Work item
Images are to be excluded, and the rest of the data repeated exactly.

Data section
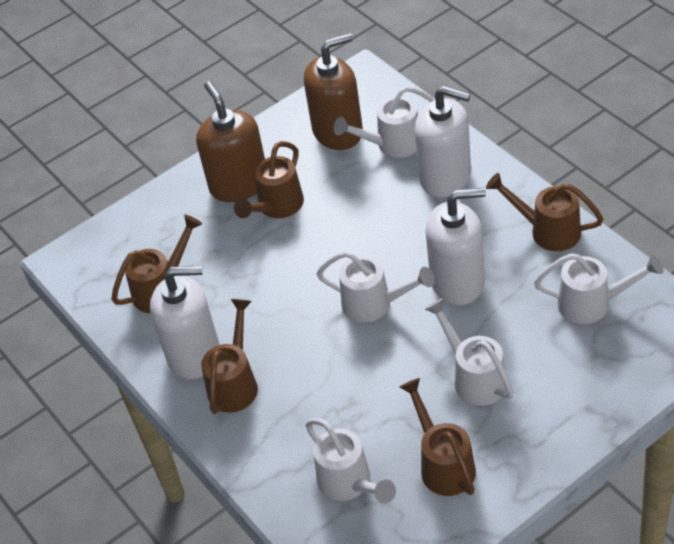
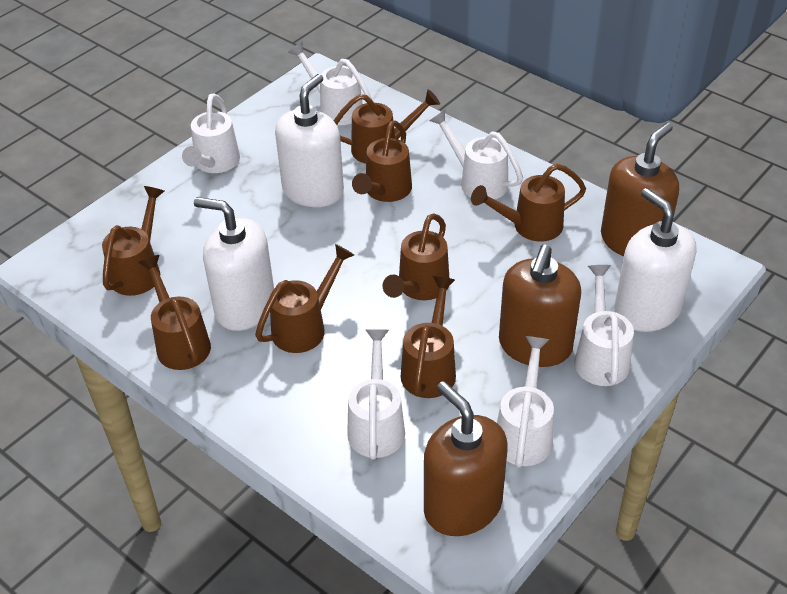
brown soap dispenser: 2 -> 3
brown watering can: 5 -> 8
white watering can: 5 -> 6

Reply
brown soap dispenser: 2 -> 3
brown watering can: 5 -> 8
white watering can: 5 -> 6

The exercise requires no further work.